→ WHAT NEEDS TO BE DONE: Print every line below that comes at or after the line containing "(389, 243) = (243, 285): red", exactly as written.

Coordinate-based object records
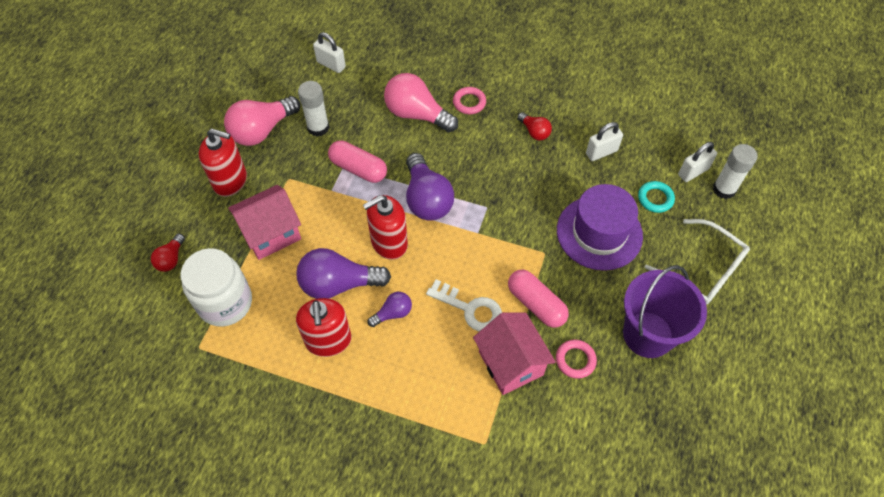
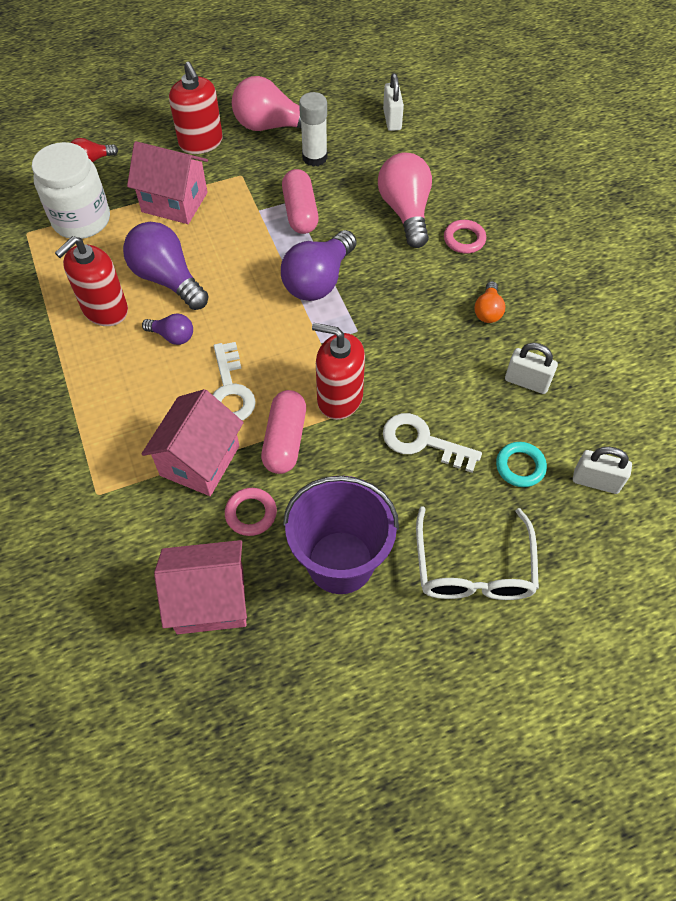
camera: 50 degrees right, 0 degrees up
(389, 243) = (243, 285): red soap dispenser -> red soap dispenser (339, 398)
(534, 132) = (488, 311): red light bulb -> orange light bulb
(599, 233) = (423, 442): purple hat -> white key
(620, 425) = (210, 600): none -> pink house
(724, 189) = (606, 526): white glue stick -> none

→ ANSWER TO THIS PROBLEM:
(389, 243) = (243, 285): red soap dispenser -> red soap dispenser (339, 398)
(534, 132) = (488, 311): red light bulb -> orange light bulb
(599, 233) = (423, 442): purple hat -> white key
(620, 425) = (210, 600): none -> pink house
(724, 189) = (606, 526): white glue stick -> none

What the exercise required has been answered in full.